Copy the records exactly, leaving out every picture.

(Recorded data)
┌────────

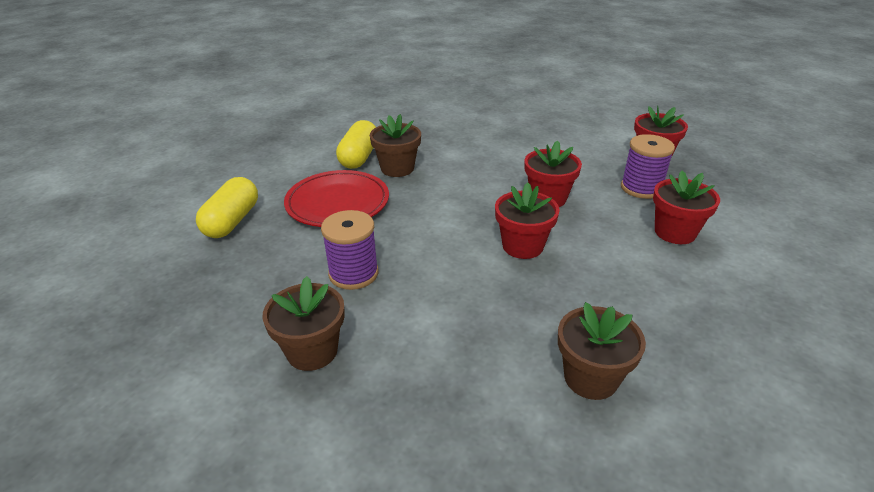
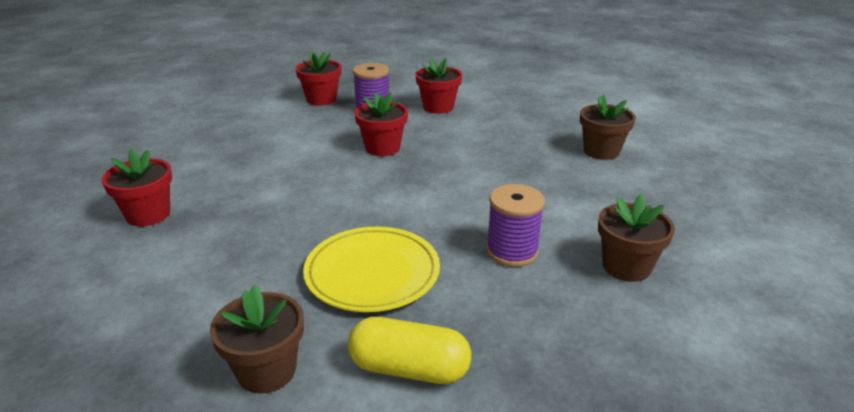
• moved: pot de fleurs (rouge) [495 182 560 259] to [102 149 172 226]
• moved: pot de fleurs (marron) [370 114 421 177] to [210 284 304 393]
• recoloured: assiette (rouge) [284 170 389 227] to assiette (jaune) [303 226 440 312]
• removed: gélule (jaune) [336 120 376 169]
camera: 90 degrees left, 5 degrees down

└────────

* _Answer to this task_
• moved: pot de fleurs (rouge) [495 182 560 259] to [102 149 172 226]
• moved: pot de fleurs (marron) [370 114 421 177] to [210 284 304 393]
• recoloured: assiette (rouge) [284 170 389 227] to assiette (jaune) [303 226 440 312]
• removed: gélule (jaune) [336 120 376 169]
camera: 90 degrees left, 5 degrees down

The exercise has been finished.